_WORK TO DO_: Copy out every line in the material below that contains the string "each". Case counts when matching.

_DATA LISTING_:
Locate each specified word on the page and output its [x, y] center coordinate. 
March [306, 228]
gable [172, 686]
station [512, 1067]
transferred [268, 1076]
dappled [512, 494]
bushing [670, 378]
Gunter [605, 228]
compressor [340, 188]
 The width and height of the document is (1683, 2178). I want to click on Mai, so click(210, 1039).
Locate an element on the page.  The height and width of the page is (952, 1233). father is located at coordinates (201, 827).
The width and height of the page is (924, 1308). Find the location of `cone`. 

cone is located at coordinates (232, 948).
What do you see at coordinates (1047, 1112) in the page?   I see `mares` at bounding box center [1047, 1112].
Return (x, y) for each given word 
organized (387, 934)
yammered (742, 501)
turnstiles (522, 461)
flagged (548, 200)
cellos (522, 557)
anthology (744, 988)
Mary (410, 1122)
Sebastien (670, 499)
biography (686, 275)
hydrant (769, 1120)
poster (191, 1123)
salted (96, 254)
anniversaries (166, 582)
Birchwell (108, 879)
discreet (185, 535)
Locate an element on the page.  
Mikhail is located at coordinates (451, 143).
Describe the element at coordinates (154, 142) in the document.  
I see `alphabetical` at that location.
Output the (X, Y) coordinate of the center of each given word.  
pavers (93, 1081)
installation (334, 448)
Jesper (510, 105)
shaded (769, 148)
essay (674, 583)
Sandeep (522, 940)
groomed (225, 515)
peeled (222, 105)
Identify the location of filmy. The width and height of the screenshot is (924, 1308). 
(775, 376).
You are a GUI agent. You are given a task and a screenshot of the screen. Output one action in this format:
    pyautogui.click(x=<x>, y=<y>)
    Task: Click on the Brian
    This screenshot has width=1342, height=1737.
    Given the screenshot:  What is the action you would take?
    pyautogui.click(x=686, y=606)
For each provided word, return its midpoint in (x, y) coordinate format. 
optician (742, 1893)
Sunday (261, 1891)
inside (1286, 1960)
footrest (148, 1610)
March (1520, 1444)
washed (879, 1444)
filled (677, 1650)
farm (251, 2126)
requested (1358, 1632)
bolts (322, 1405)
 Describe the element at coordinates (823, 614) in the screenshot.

_EXPECTED OUTPUT_:
Locate each specified word on the page and output its [x, y] center coordinate. 
Return (x, y) for each given word 
Output the (X, Y) coordinate of the center of each given word.  
For each provided word, return its midpoint in (x, y) coordinate format. 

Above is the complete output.